> _What to work on_: Without the pictures, return each record as it appears.
^^^^^^^^
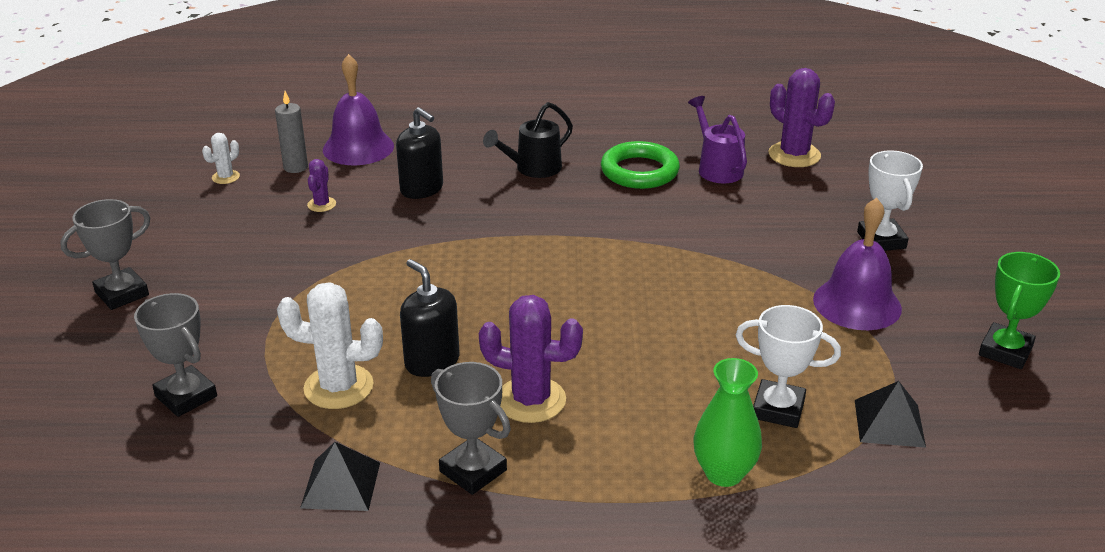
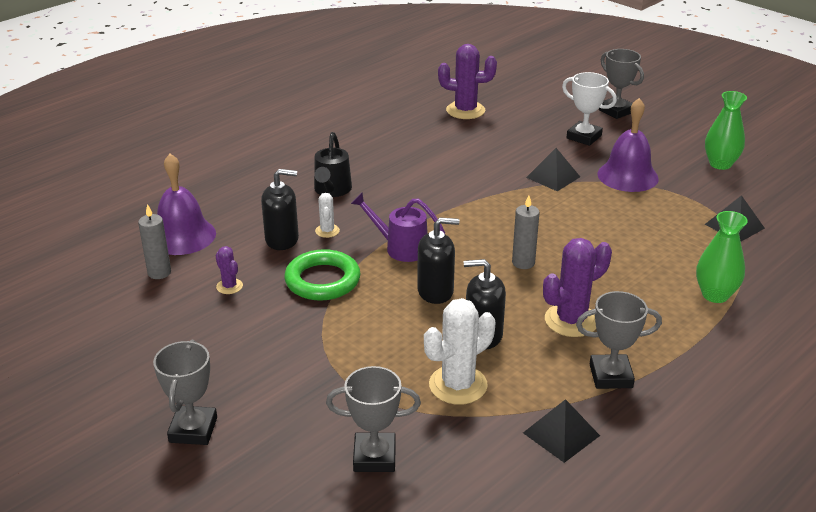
camera: 45 degrees left, 0 degrees up
(226, 177) = (114, 308): white cactus -> white cactus (327, 231)
(462, 301) = (435, 291): none -> black soap dispenser
(584, 323) = (523, 263): none -> grey candle
(639, 171) = (398, 160): green ring -> green ring (322, 280)
(717, 168) = (438, 137): purple watering can -> purple watering can (400, 248)
(768, 262) = (553, 177): none -> black pyramid
(778, 409) = (683, 249): white trophy -> none
(976, 232) = (616, 111): none -> grey trophy
(1005, 351) = (720, 164): green trophy -> green vase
^^^^^^^^
> _Answer area_:
camera: 45 degrees left, 0 degrees up
(226, 177) = (114, 308): white cactus -> white cactus (327, 231)
(462, 301) = (435, 291): none -> black soap dispenser
(584, 323) = (523, 263): none -> grey candle
(639, 171) = (398, 160): green ring -> green ring (322, 280)
(717, 168) = (438, 137): purple watering can -> purple watering can (400, 248)
(768, 262) = (553, 177): none -> black pyramid
(778, 409) = (683, 249): white trophy -> none
(976, 232) = (616, 111): none -> grey trophy
(1005, 351) = (720, 164): green trophy -> green vase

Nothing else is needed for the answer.